▶ [Work instructions]
Extract every line starting at the line that contains "TP2: test point (W6) -> none" and ending with the final line of the data, inclusive; give only those lines, word for word.

Structured diff data
^^^^^^^^

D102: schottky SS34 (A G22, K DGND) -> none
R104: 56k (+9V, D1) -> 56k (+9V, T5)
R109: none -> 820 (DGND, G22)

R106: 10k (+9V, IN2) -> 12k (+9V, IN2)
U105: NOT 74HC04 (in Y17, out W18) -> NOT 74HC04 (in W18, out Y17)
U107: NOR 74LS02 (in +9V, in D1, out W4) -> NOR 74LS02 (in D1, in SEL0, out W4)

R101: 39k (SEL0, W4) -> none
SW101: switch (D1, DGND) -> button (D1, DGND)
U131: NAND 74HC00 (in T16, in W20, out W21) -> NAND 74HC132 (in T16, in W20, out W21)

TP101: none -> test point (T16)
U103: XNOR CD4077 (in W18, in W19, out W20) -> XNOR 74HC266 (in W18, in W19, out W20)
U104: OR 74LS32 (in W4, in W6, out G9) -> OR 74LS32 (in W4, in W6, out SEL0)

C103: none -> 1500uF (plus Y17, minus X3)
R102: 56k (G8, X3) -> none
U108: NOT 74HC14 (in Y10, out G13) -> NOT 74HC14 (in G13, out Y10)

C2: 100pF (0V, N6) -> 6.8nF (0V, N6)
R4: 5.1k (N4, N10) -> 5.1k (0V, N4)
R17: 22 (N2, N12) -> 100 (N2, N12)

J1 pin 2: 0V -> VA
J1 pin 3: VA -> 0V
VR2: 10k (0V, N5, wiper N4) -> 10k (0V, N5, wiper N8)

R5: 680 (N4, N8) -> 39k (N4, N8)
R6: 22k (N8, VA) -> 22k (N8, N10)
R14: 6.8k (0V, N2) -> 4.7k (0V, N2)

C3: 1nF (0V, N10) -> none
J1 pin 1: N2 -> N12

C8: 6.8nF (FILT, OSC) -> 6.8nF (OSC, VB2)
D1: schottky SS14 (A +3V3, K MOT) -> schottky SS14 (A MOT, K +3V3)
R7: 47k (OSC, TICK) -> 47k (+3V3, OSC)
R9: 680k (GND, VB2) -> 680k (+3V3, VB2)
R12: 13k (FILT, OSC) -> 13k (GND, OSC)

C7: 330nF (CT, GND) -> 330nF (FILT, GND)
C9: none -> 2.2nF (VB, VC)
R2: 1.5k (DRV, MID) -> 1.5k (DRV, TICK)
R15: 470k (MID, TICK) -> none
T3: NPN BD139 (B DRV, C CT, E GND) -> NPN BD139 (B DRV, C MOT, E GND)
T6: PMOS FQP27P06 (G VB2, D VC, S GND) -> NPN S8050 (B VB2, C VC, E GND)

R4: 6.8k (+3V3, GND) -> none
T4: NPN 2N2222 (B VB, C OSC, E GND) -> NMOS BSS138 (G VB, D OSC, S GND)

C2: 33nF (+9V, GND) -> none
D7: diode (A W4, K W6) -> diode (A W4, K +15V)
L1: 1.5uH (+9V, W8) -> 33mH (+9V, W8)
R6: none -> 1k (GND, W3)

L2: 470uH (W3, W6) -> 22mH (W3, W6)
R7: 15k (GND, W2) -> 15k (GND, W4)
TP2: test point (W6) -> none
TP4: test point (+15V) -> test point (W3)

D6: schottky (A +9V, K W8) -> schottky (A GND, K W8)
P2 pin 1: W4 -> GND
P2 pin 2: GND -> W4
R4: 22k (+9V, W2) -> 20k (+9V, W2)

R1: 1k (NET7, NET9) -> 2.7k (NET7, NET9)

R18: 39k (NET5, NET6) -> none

^^^^^^^^

▶ [Written solution]
TP2: test point (W6) -> none
TP4: test point (+15V) -> test point (W3)

D6: schottky (A +9V, K W8) -> schottky (A GND, K W8)
P2 pin 1: W4 -> GND
P2 pin 2: GND -> W4
R4: 22k (+9V, W2) -> 20k (+9V, W2)

R1: 1k (NET7, NET9) -> 2.7k (NET7, NET9)

R18: 39k (NET5, NET6) -> none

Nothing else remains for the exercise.